• _WORK TASK_
Once the line holding "tan slope F7:G8" is found in the listing below, write it out and each later line exactly, up to and including the one holding "purple brick G2:H2".

EXTRACTED MATERIAL: Begin

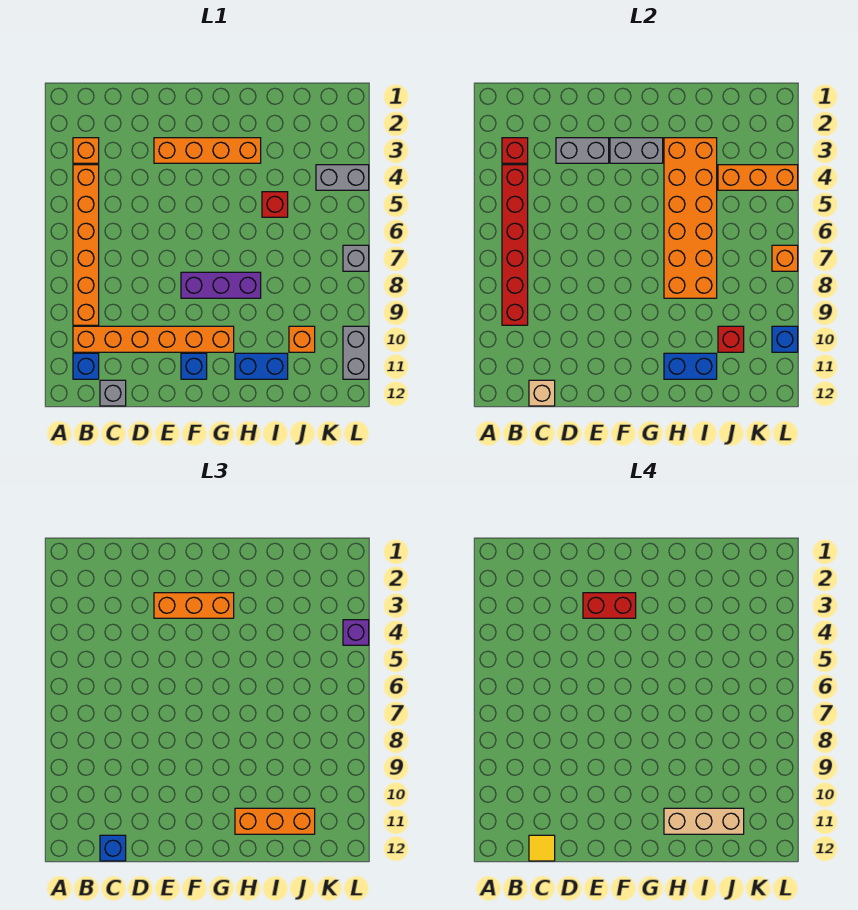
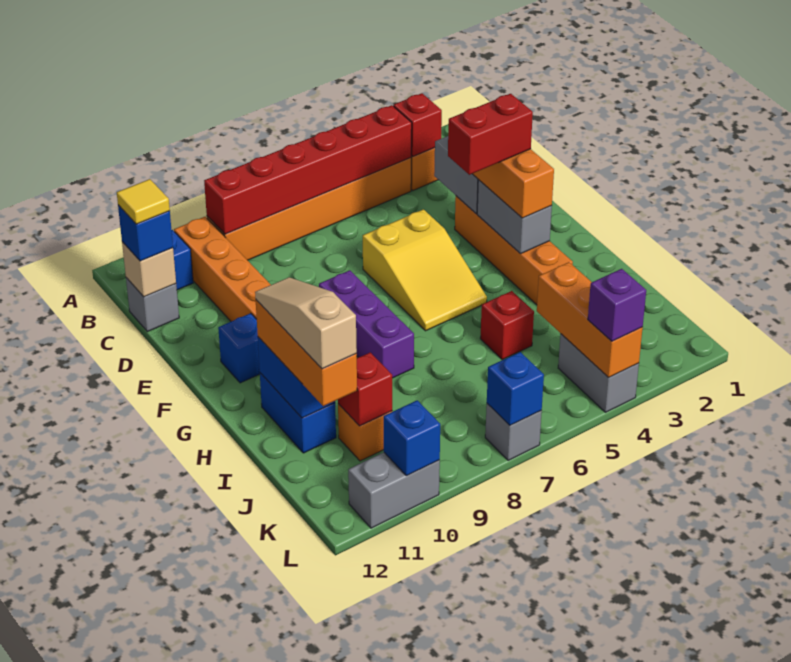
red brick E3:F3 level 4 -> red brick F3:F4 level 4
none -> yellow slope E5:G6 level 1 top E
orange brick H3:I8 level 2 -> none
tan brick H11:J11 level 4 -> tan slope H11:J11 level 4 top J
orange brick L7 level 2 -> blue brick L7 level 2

EXTRACTED MATERIAL: End
EXTRACTED MATERIAL: Begin

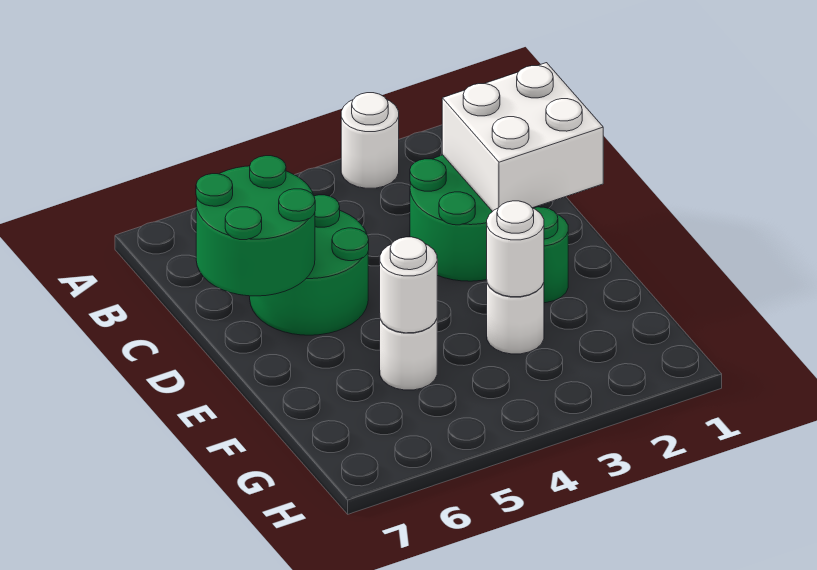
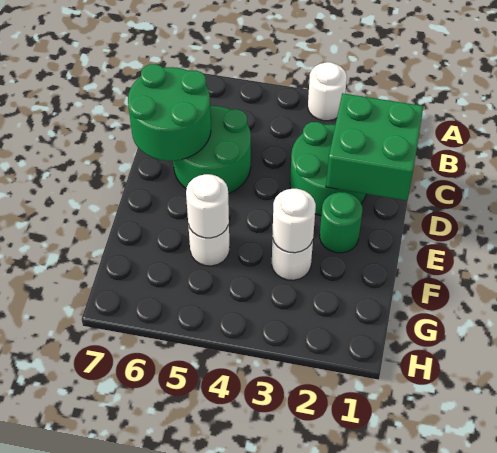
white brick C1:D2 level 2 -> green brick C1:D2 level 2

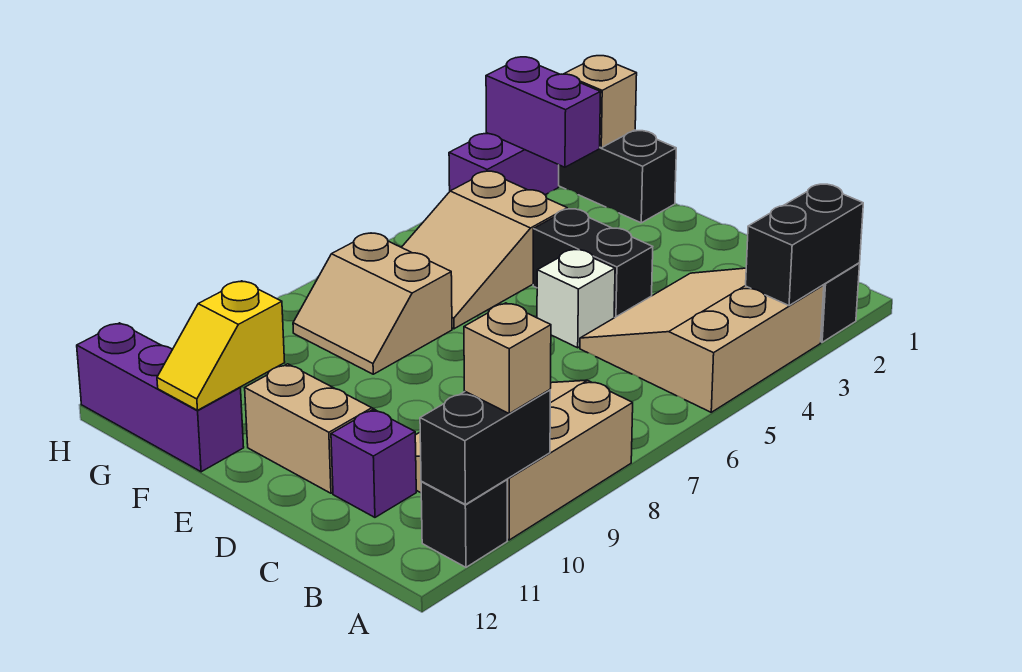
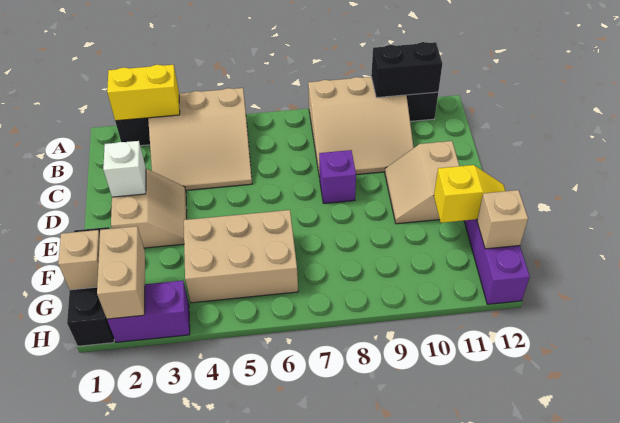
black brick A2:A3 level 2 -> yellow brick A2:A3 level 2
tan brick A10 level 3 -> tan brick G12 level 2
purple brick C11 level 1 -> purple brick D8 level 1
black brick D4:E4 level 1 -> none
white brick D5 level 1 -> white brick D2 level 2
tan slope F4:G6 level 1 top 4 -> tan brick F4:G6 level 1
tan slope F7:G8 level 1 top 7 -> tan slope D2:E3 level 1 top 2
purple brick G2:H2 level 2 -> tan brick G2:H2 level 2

EXTRACTED MATERIAL: End
EXTRACTED MATERIAL: Begin

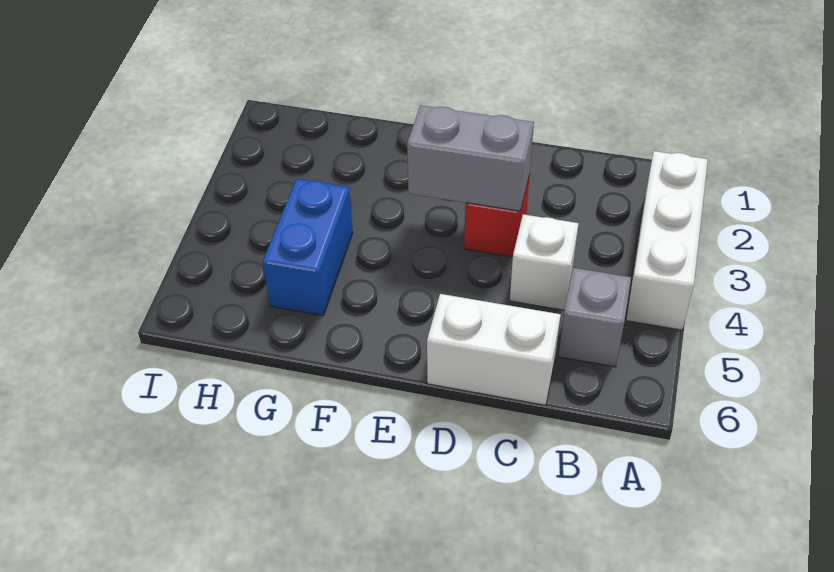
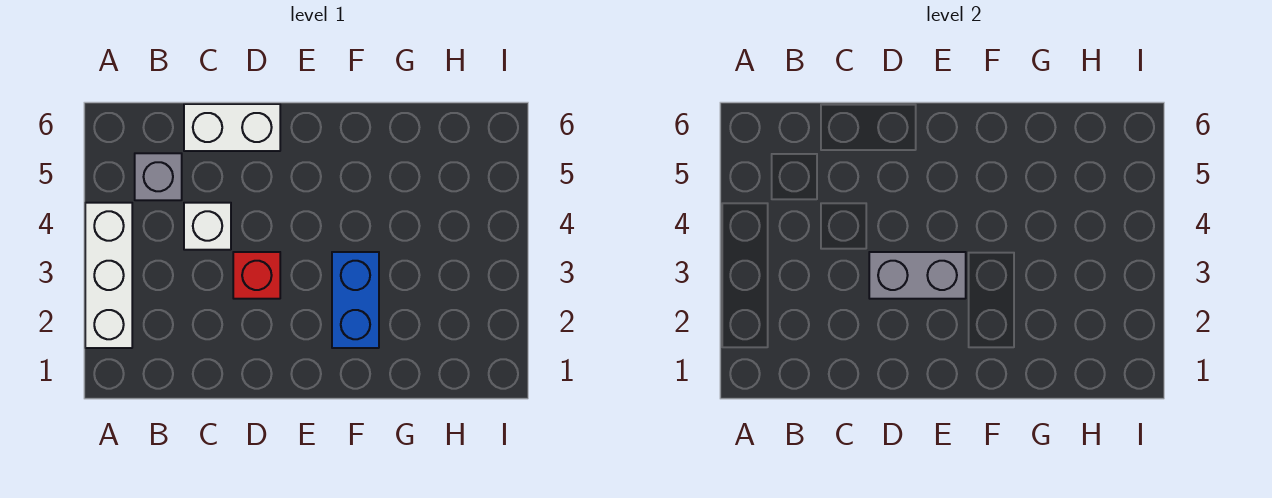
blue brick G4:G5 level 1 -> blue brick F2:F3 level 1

EXTRACTED MATERIAL: End

• _RESPONSE TO THIS EXERCISE_
tan slope F7:G8 level 1 top 7 -> tan slope D2:E3 level 1 top 2
purple brick G2:H2 level 2 -> tan brick G2:H2 level 2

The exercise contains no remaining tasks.